* Problem to work on *
Every line of the material below needs to be copied exactly; omit the pictures.

* Material provided *
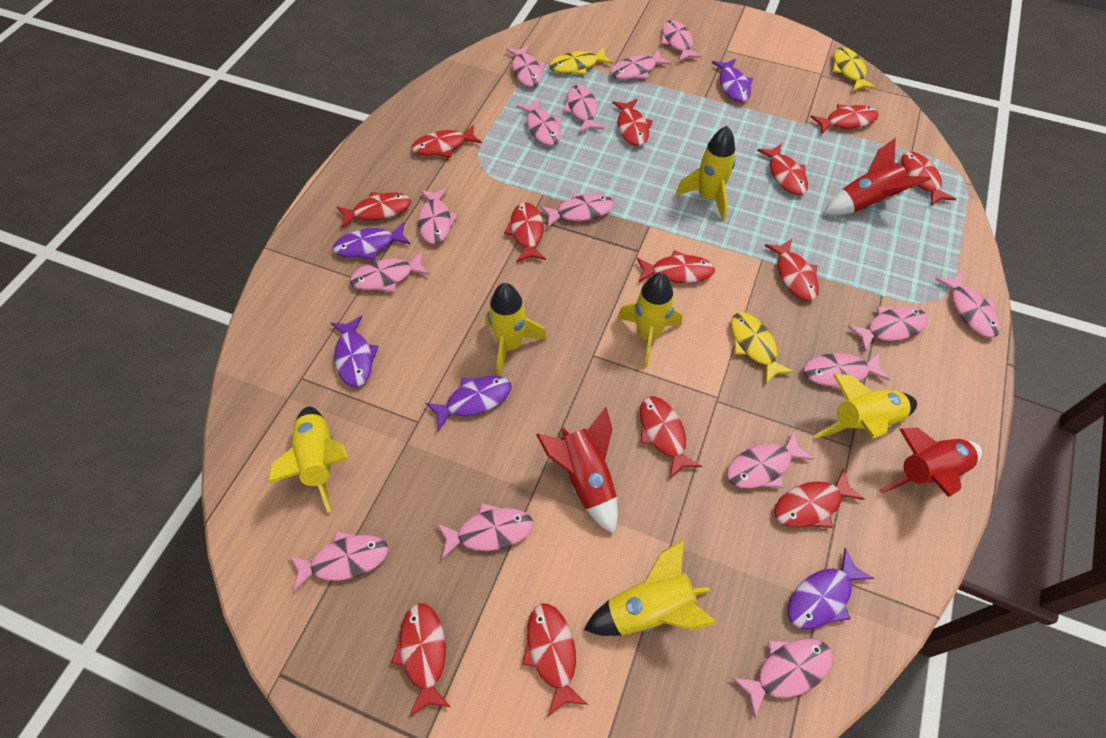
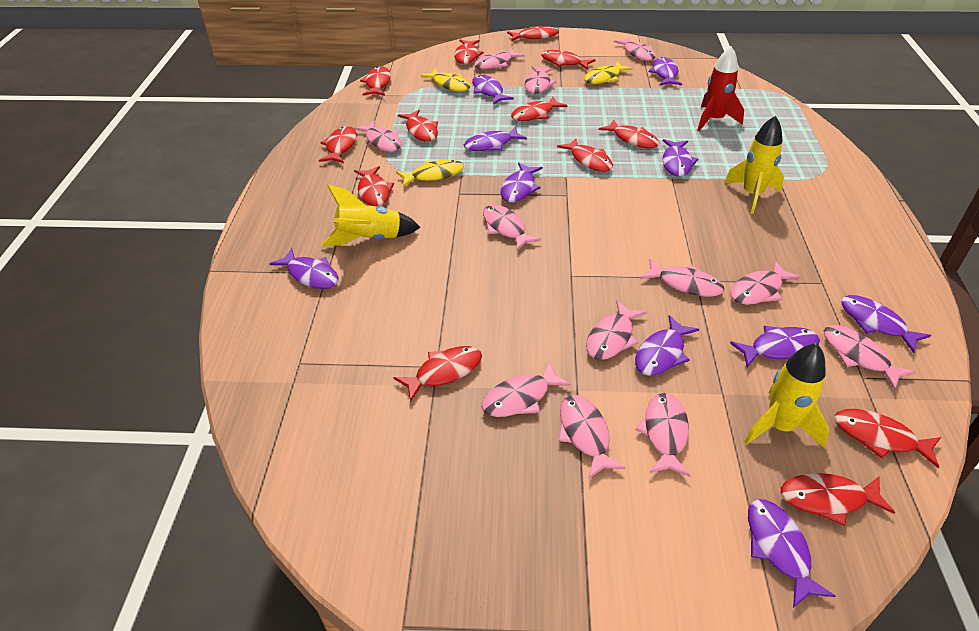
pink fish: 15 -> 12
purple fish: 5 -> 10
red rocket: 3 -> 1
yellow rocket: 6 -> 3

* Response below *
pink fish: 15 -> 12
purple fish: 5 -> 10
red rocket: 3 -> 1
yellow rocket: 6 -> 3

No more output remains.